» The data:
===

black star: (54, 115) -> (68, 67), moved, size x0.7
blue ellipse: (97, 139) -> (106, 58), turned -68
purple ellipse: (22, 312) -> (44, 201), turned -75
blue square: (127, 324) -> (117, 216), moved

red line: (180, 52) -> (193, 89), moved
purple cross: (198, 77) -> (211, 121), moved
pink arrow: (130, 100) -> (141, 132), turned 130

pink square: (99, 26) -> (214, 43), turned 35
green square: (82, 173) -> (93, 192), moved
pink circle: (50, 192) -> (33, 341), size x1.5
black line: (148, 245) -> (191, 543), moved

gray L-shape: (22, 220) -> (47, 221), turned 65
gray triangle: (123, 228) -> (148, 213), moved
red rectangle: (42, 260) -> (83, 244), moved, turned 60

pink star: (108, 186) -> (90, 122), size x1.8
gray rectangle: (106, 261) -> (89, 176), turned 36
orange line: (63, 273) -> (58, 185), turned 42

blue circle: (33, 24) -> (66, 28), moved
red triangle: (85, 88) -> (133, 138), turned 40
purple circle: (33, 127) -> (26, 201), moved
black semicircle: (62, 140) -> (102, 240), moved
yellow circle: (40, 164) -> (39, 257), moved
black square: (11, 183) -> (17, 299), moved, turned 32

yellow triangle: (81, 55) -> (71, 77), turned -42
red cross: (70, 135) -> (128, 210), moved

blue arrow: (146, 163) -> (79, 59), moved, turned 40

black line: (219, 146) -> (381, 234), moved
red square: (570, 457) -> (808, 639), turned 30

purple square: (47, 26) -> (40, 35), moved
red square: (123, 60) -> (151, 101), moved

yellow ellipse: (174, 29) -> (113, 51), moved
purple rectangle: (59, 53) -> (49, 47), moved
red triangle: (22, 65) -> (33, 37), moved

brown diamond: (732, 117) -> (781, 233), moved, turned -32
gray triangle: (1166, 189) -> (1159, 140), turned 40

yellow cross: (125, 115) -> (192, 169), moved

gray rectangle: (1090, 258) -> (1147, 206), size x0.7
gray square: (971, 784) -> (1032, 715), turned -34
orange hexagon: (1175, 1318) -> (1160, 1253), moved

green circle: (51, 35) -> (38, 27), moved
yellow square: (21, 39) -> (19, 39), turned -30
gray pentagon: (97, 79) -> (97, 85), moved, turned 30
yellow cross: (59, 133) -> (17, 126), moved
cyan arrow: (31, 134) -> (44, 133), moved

===

» Exercise description: Would you please filter the lines above and copy every one that includes "orange"?

» Exercise solution:
orange line: (63, 273) -> (58, 185), turned 42
orange hexagon: (1175, 1318) -> (1160, 1253), moved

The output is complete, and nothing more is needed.